Work to be completed
Please reproduce every entry below without omitting a single line.

[Stored dataset items]
────────────────────────────────────────
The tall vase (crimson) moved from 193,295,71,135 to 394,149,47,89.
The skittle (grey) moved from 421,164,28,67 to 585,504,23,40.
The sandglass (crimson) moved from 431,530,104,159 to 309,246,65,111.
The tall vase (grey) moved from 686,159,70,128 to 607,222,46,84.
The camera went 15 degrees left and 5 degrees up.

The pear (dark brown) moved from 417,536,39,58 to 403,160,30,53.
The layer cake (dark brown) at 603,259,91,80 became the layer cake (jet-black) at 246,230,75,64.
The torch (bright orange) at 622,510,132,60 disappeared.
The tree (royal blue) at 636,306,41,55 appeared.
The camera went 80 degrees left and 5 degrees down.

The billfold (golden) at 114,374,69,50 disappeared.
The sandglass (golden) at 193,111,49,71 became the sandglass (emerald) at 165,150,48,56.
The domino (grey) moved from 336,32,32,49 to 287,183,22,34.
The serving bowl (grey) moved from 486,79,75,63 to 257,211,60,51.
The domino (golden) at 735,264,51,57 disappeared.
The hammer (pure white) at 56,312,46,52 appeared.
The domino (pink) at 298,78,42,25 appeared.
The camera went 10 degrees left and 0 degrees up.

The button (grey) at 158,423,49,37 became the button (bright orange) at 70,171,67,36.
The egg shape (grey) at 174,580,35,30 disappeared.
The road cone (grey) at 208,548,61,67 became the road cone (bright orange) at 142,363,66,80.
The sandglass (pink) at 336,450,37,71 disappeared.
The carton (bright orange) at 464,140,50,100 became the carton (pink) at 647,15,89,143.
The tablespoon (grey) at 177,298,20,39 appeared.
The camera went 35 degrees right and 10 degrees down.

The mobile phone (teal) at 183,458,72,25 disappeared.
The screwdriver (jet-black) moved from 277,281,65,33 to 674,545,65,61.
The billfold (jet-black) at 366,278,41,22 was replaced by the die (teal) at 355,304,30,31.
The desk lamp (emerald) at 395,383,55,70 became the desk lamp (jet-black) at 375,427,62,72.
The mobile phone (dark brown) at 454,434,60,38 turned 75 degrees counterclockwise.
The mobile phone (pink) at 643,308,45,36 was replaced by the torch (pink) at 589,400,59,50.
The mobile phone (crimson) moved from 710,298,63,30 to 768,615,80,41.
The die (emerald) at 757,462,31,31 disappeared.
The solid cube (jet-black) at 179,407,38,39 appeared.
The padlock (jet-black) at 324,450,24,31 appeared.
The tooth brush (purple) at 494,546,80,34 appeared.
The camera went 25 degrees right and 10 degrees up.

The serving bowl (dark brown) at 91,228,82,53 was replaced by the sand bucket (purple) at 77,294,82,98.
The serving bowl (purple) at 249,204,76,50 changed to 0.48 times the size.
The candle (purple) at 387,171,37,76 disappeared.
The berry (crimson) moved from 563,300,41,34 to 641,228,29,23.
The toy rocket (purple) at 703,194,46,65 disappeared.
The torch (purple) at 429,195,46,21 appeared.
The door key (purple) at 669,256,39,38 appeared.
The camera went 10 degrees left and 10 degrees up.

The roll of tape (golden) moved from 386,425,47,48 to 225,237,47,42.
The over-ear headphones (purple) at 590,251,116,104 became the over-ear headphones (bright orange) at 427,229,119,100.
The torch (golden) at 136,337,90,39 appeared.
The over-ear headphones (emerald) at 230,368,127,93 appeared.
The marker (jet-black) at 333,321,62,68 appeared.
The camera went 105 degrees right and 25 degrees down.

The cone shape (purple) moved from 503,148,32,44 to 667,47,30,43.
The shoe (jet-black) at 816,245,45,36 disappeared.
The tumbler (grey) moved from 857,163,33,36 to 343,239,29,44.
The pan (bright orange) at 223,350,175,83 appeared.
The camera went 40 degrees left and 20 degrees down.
────────────────────────────────────────
Solution to this task
The tall vase (crimson) moved from 193,295,71,135 to 394,149,47,89.
The skittle (grey) moved from 421,164,28,67 to 585,504,23,40.
The sandglass (crimson) moved from 431,530,104,159 to 309,246,65,111.
The tall vase (grey) moved from 686,159,70,128 to 607,222,46,84.
The camera went 15 degrees left and 5 degrees up.

The pear (dark brown) moved from 417,536,39,58 to 403,160,30,53.
The layer cake (dark brown) at 603,259,91,80 became the layer cake (jet-black) at 246,230,75,64.
The torch (bright orange) at 622,510,132,60 disappeared.
The tree (royal blue) at 636,306,41,55 appeared.
The camera went 80 degrees left and 5 degrees down.

The billfold (golden) at 114,374,69,50 disappeared.
The sandglass (golden) at 193,111,49,71 became the sandglass (emerald) at 165,150,48,56.
The domino (grey) moved from 336,32,32,49 to 287,183,22,34.
The serving bowl (grey) moved from 486,79,75,63 to 257,211,60,51.
The domino (golden) at 735,264,51,57 disappeared.
The hammer (pure white) at 56,312,46,52 appeared.
The domino (pink) at 298,78,42,25 appeared.
The camera went 10 degrees left and 0 degrees up.

The button (grey) at 158,423,49,37 became the button (bright orange) at 70,171,67,36.
The egg shape (grey) at 174,580,35,30 disappeared.
The road cone (grey) at 208,548,61,67 became the road cone (bright orange) at 142,363,66,80.
The sandglass (pink) at 336,450,37,71 disappeared.
The carton (bright orange) at 464,140,50,100 became the carton (pink) at 647,15,89,143.
The tablespoon (grey) at 177,298,20,39 appeared.
The camera went 35 degrees right and 10 degrees down.

The mobile phone (teal) at 183,458,72,25 disappeared.
The screwdriver (jet-black) moved from 277,281,65,33 to 674,545,65,61.
The billfold (jet-black) at 366,278,41,22 was replaced by the die (teal) at 355,304,30,31.
The desk lamp (emerald) at 395,383,55,70 became the desk lamp (jet-black) at 375,427,62,72.
The mobile phone (dark brown) at 454,434,60,38 turned 75 degrees counterclockwise.
The mobile phone (pink) at 643,308,45,36 was replaced by the torch (pink) at 589,400,59,50.
The mobile phone (crimson) moved from 710,298,63,30 to 768,615,80,41.
The die (emerald) at 757,462,31,31 disappeared.
The solid cube (jet-black) at 179,407,38,39 appeared.
The padlock (jet-black) at 324,450,24,31 appeared.
The tooth brush (purple) at 494,546,80,34 appeared.
The camera went 25 degrees right and 10 degrees up.

The serving bowl (dark brown) at 91,228,82,53 was replaced by the sand bucket (purple) at 77,294,82,98.
The serving bowl (purple) at 249,204,76,50 changed to 0.48 times the size.
The candle (purple) at 387,171,37,76 disappeared.
The berry (crimson) moved from 563,300,41,34 to 641,228,29,23.
The toy rocket (purple) at 703,194,46,65 disappeared.
The torch (purple) at 429,195,46,21 appeared.
The door key (purple) at 669,256,39,38 appeared.
The camera went 10 degrees left and 10 degrees up.

The roll of tape (golden) moved from 386,425,47,48 to 225,237,47,42.
The over-ear headphones (purple) at 590,251,116,104 became the over-ear headphones (bright orange) at 427,229,119,100.
The torch (golden) at 136,337,90,39 appeared.
The over-ear headphones (emerald) at 230,368,127,93 appeared.
The marker (jet-black) at 333,321,62,68 appeared.
The camera went 105 degrees right and 25 degrees down.

The cone shape (purple) moved from 503,148,32,44 to 667,47,30,43.
The shoe (jet-black) at 816,245,45,36 disappeared.
The tumbler (grey) moved from 857,163,33,36 to 343,239,29,44.
The pan (bright orange) at 223,350,175,83 appeared.
The camera went 40 degrees left and 20 degrees down.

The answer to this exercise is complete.